▸ **WORK ITEM**
Return every line of the data below exactly, but do not include the images.

(SUPPLIED RECORDS)

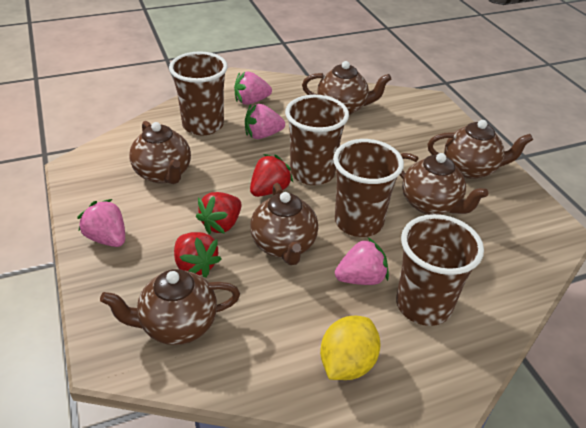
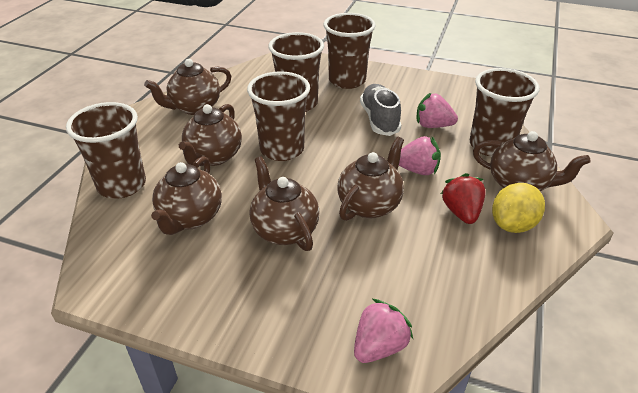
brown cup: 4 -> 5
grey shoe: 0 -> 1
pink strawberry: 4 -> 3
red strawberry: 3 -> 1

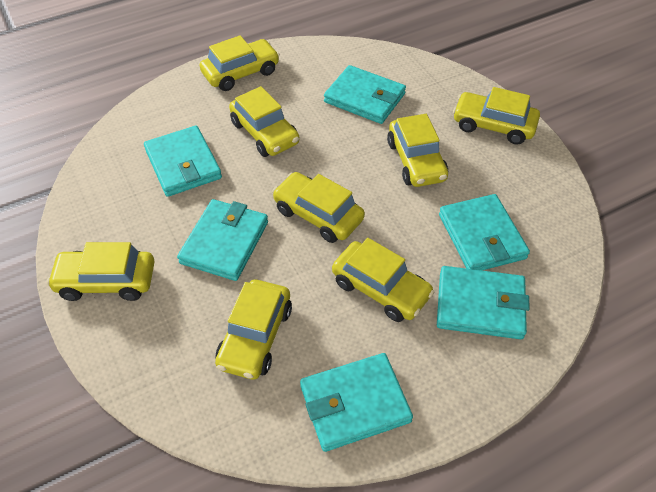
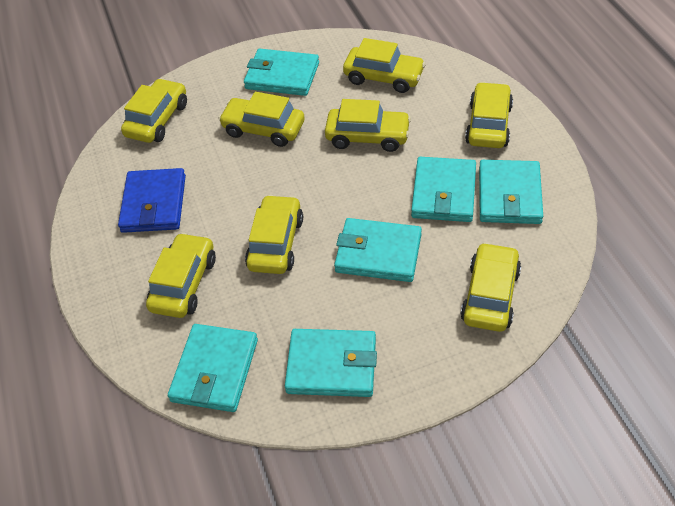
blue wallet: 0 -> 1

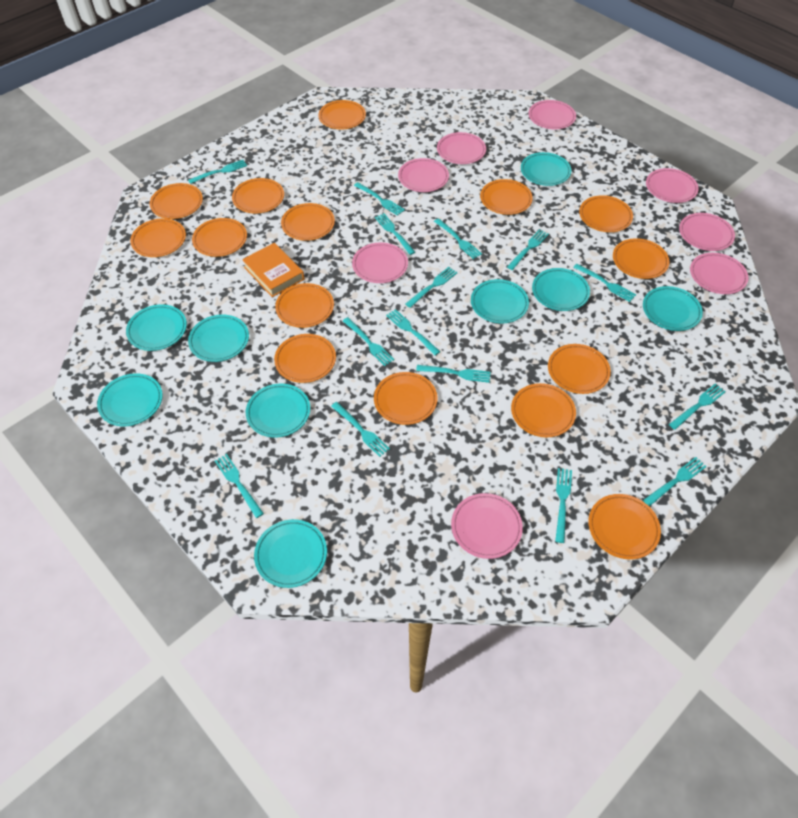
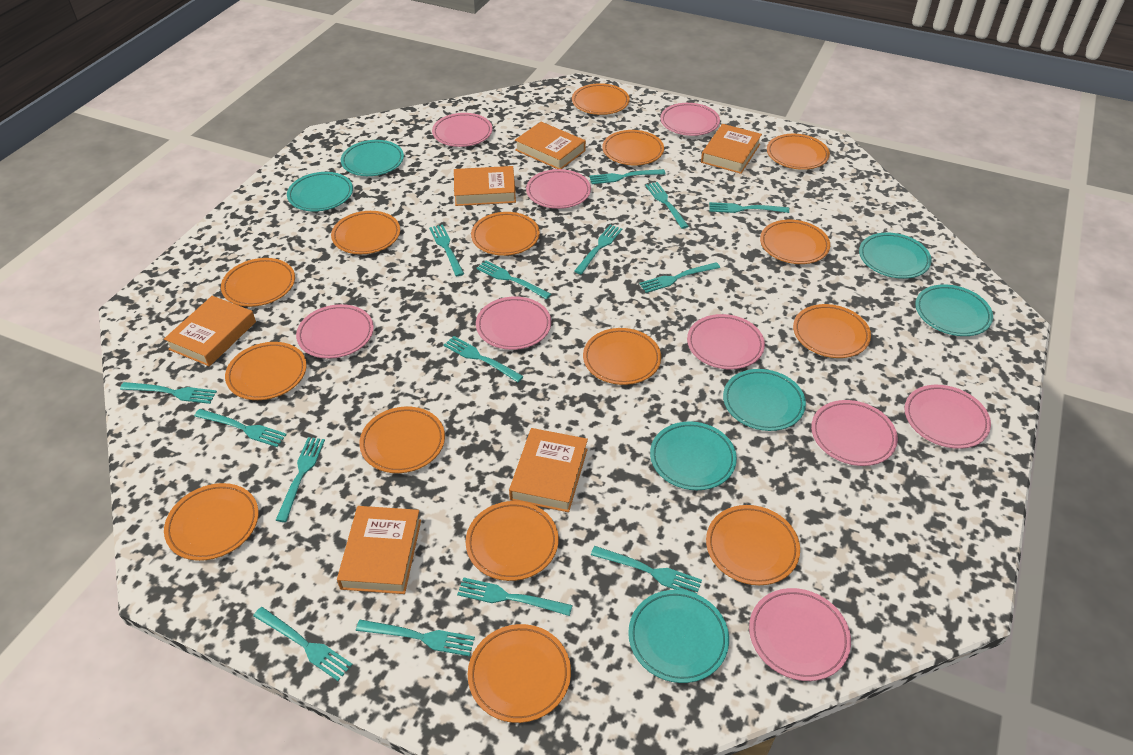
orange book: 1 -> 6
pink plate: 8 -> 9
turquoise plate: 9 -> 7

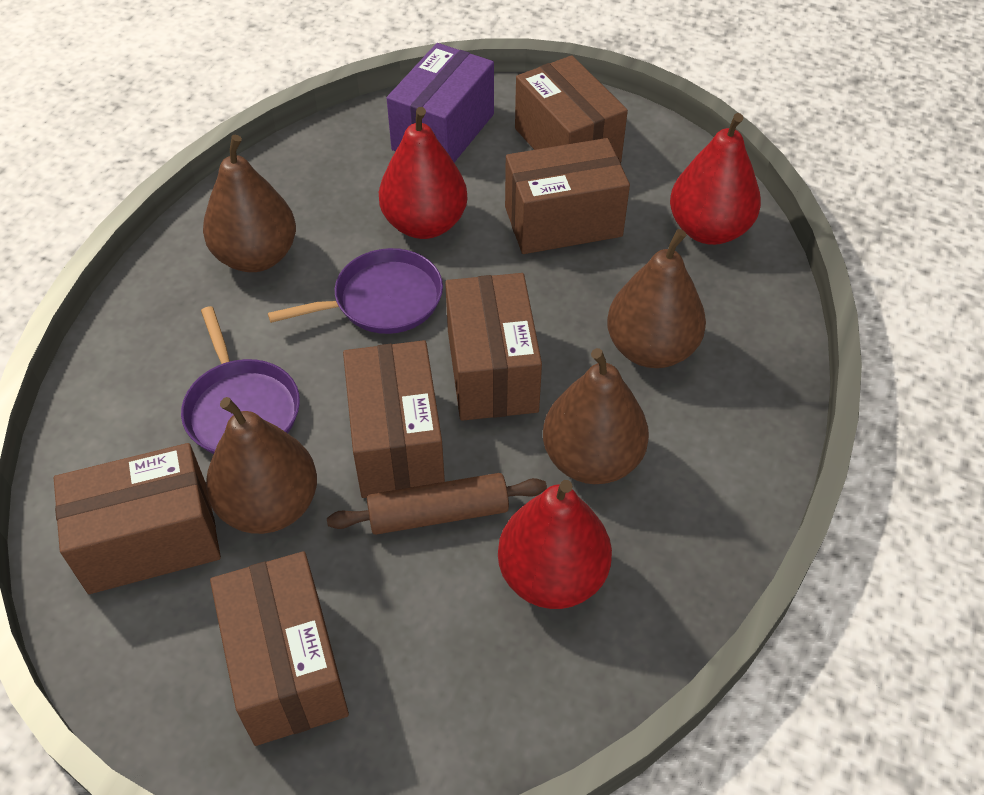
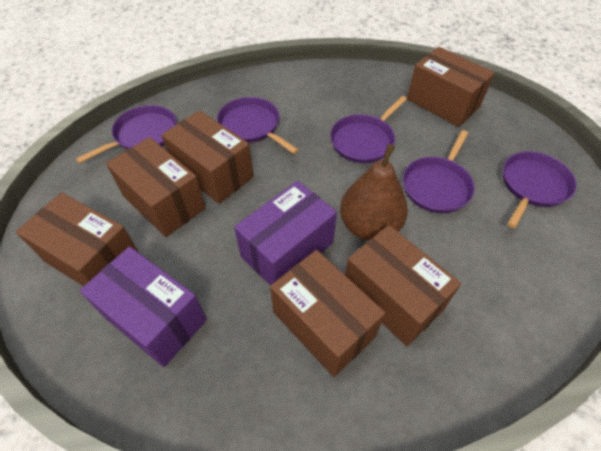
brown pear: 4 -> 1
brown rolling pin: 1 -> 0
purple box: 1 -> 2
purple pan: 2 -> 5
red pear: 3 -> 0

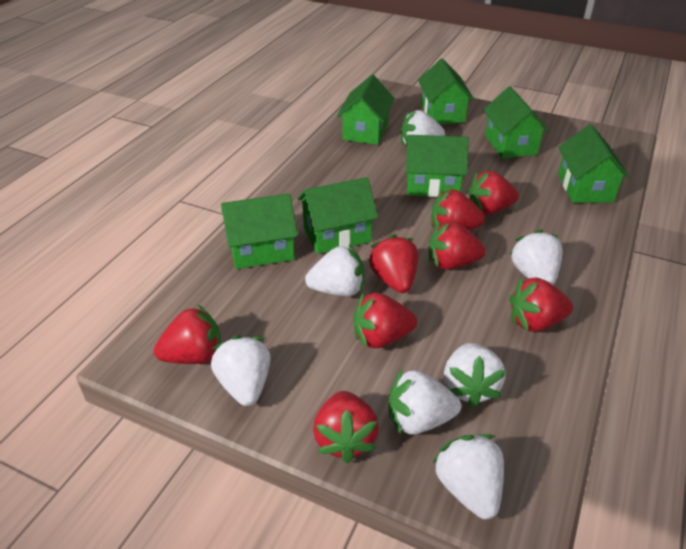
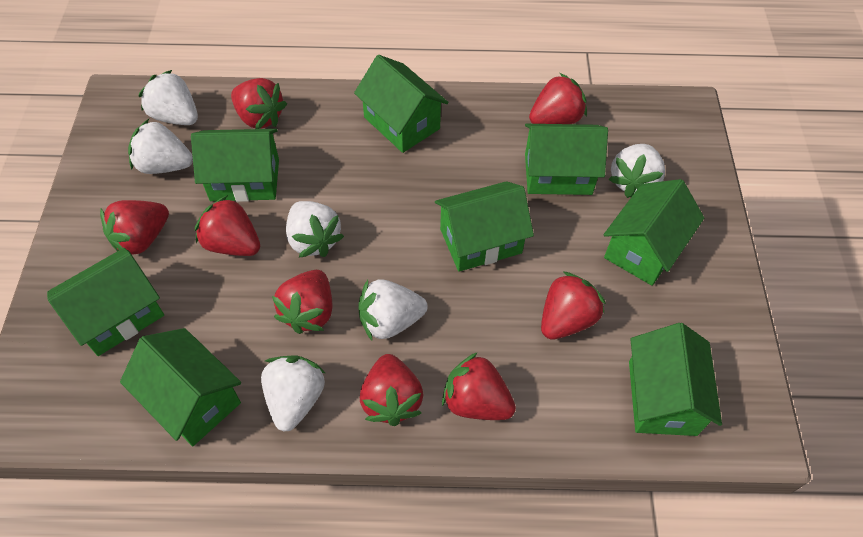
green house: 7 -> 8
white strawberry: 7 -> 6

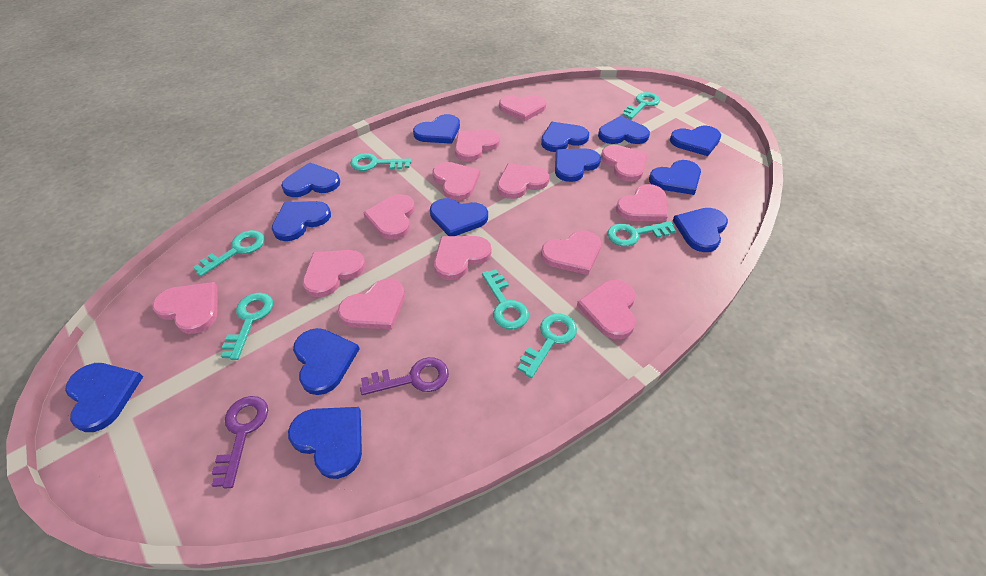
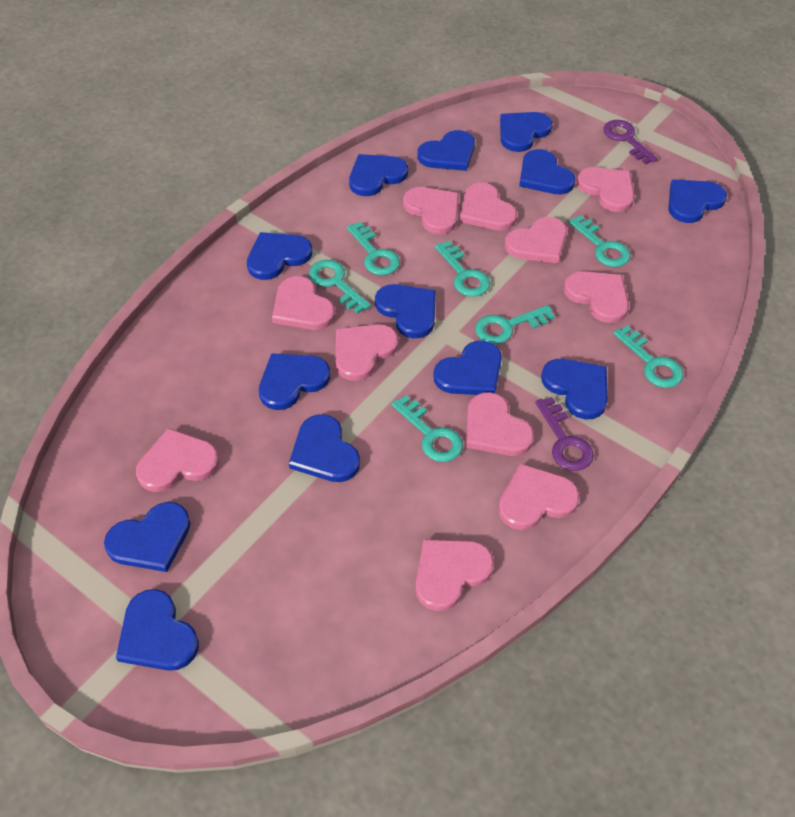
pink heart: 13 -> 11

(End SUPPLIED RECORDS)

▸ **YOUR RESPONSE**
brown cup: 4 -> 5
grey shoe: 0 -> 1
pink strawberry: 4 -> 3
red strawberry: 3 -> 1

blue wallet: 0 -> 1

orange book: 1 -> 6
pink plate: 8 -> 9
turquoise plate: 9 -> 7

brown pear: 4 -> 1
brown rolling pin: 1 -> 0
purple box: 1 -> 2
purple pan: 2 -> 5
red pear: 3 -> 0

green house: 7 -> 8
white strawberry: 7 -> 6

pink heart: 13 -> 11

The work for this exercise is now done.